= Assignment =
Every line in the data below from the one containing "pink pan: 5 -> 2" down to the one containing "white clock: 5 -> 4", both included, must be retyped exactly; no other line is to appear.

= Source material =

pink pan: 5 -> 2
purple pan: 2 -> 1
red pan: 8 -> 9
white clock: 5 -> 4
...
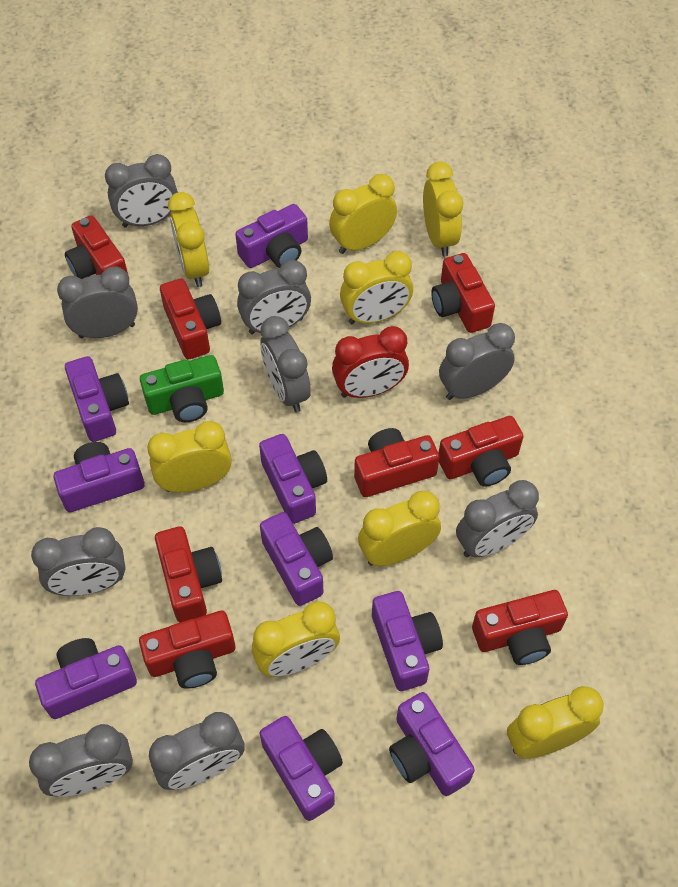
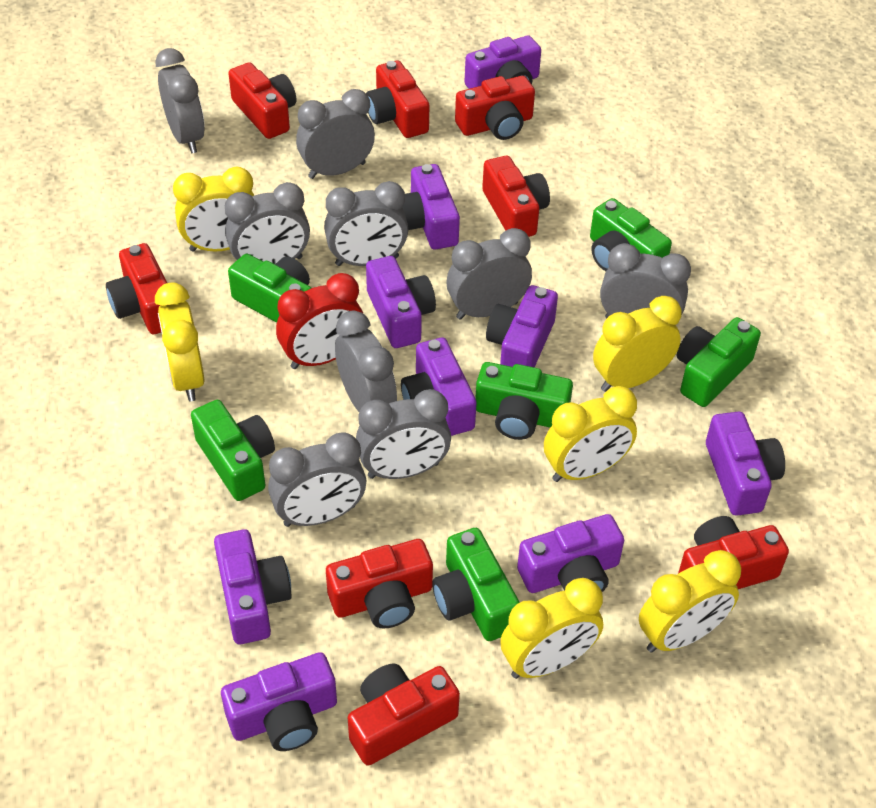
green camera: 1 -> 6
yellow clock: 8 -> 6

= Response below =
pink pan: 5 -> 2
purple pan: 2 -> 1
red pan: 8 -> 9
white clock: 5 -> 4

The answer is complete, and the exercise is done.